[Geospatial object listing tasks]
##############################
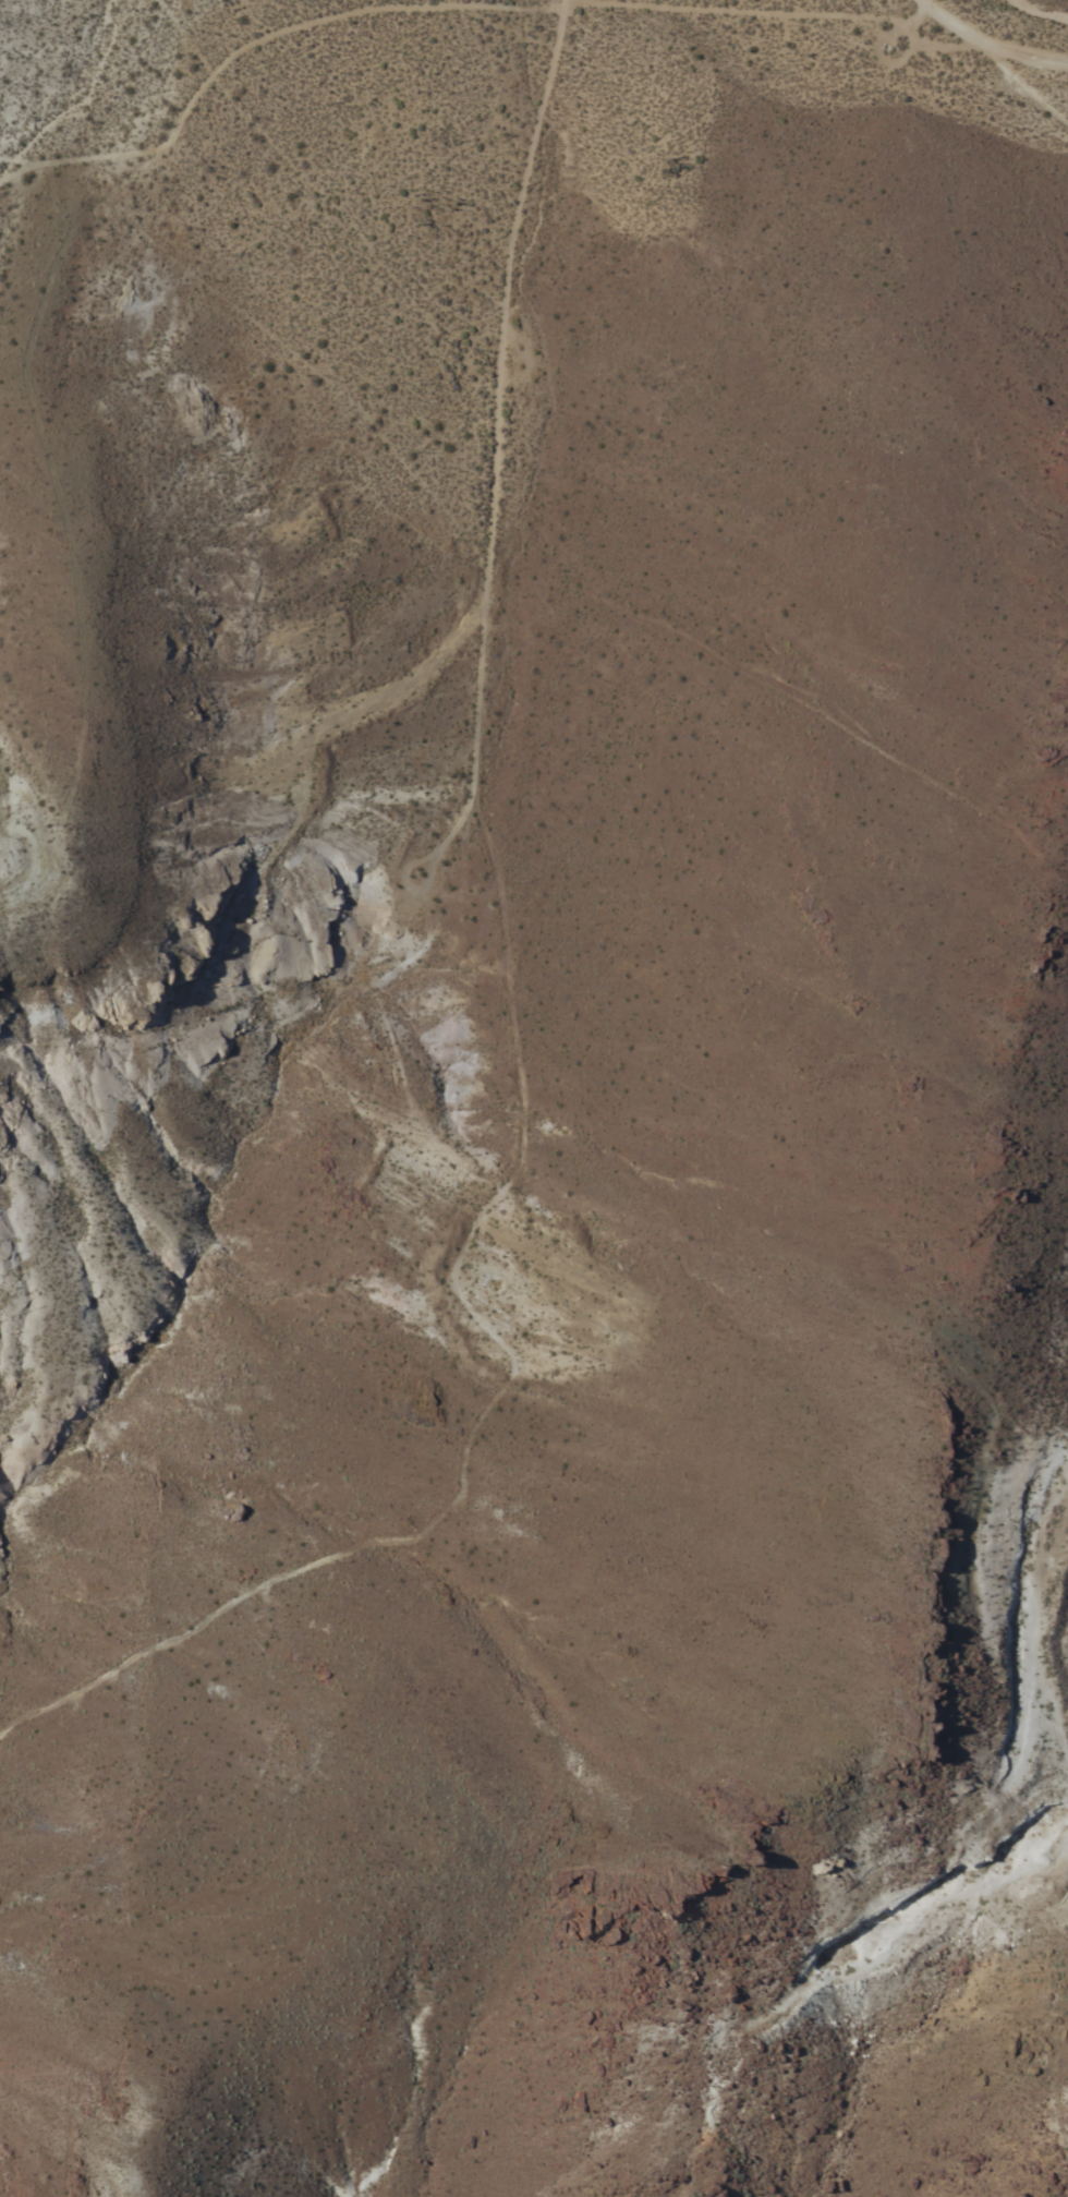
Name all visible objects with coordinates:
road: (762, 8)
road: (250, 34)
road: (918, 41)
road: (989, 42)
road: (490, 435)
road: (419, 882)

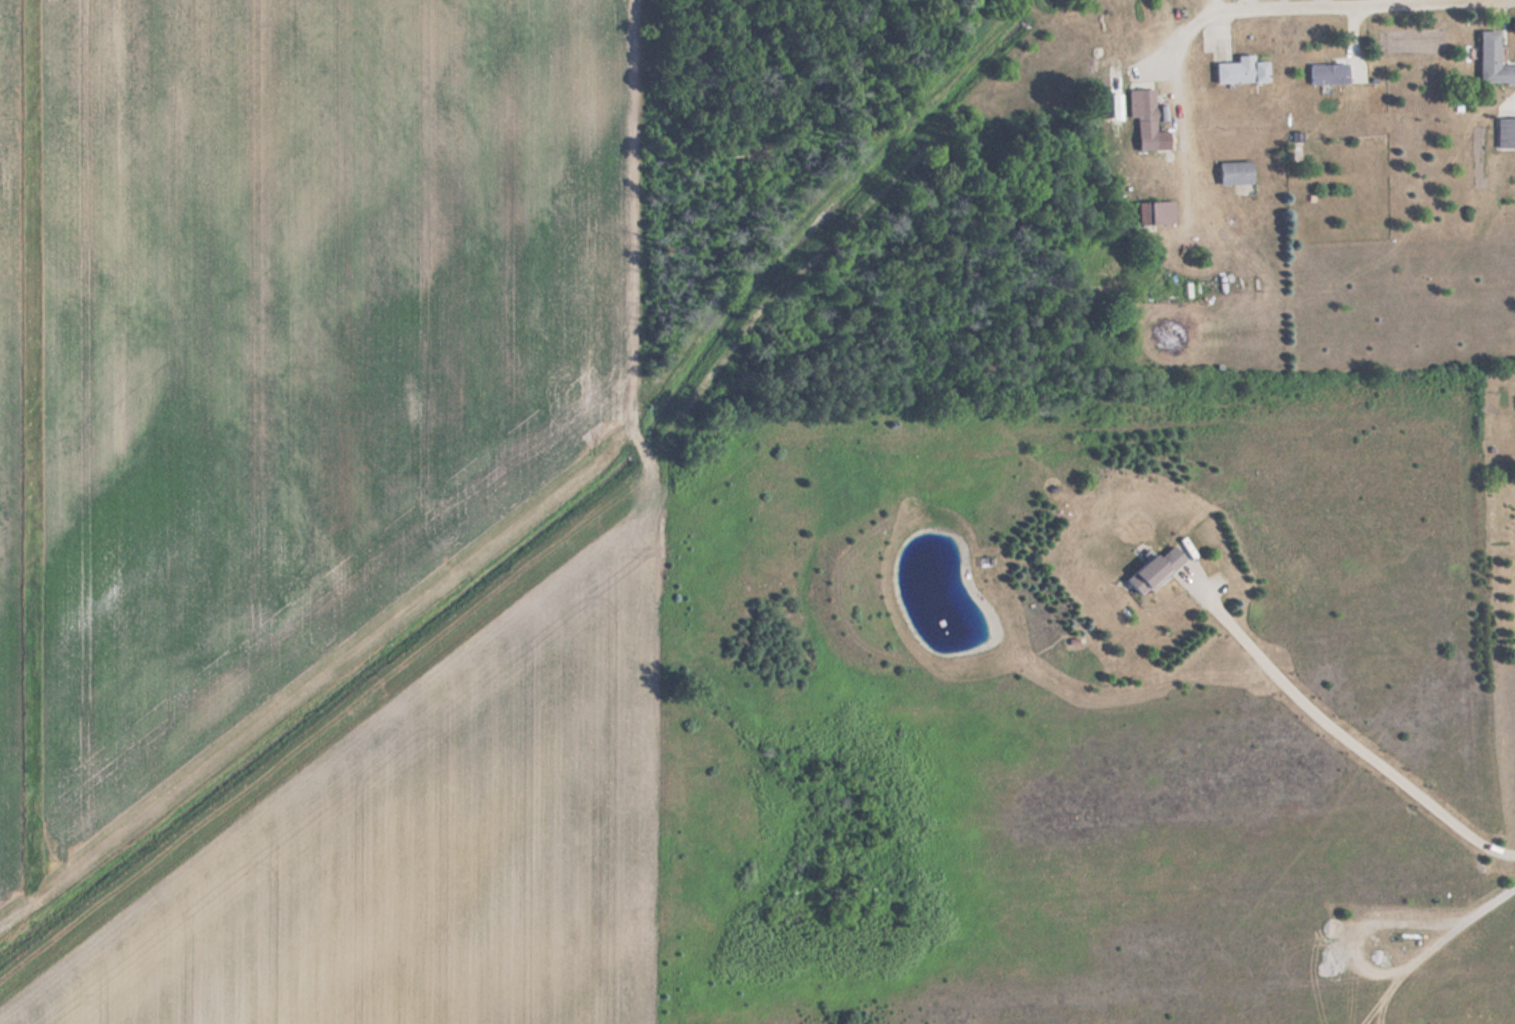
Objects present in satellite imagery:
road: (1316, 4)
building: (1490, 60)
building: (1237, 70)
building: (1326, 72)
building: (1504, 132)
building: (1144, 140)
building: (1231, 172)
building: (1141, 212)
building: (1149, 569)
road: (1333, 728)

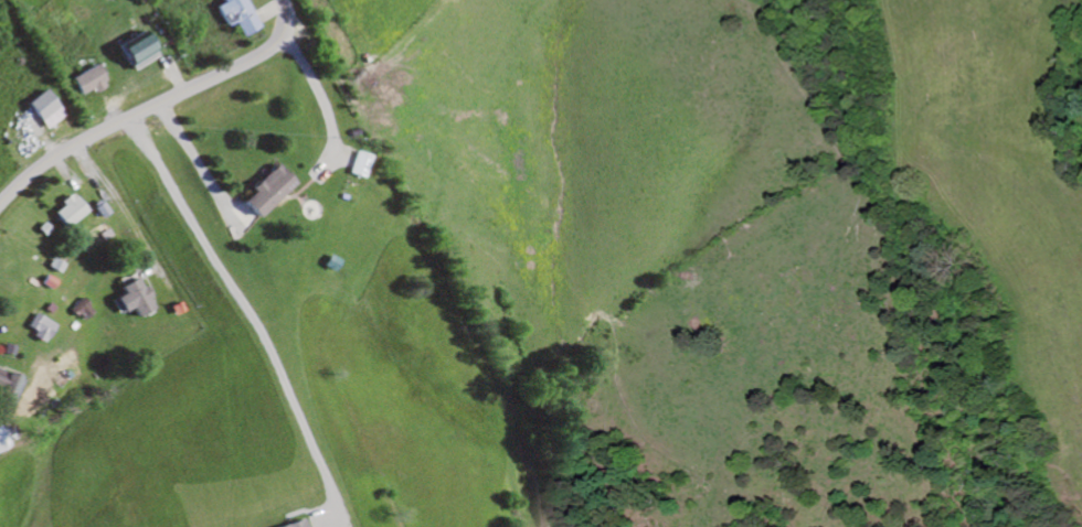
##############################
■ **Task instructions**
Restate the entries verbatim and exclude any pictures.

■ **Response to the exercise**
Name all visible objects with coordinates:
road: (762, 8)
road: (250, 34)
road: (918, 41)
road: (989, 42)
road: (490, 435)
road: (419, 882)

Objects present in satellite imagery:
road: (1316, 4)
building: (1490, 60)
building: (1237, 70)
building: (1326, 72)
building: (1504, 132)
building: (1144, 140)
building: (1231, 172)
building: (1141, 212)
building: (1149, 569)
road: (1333, 728)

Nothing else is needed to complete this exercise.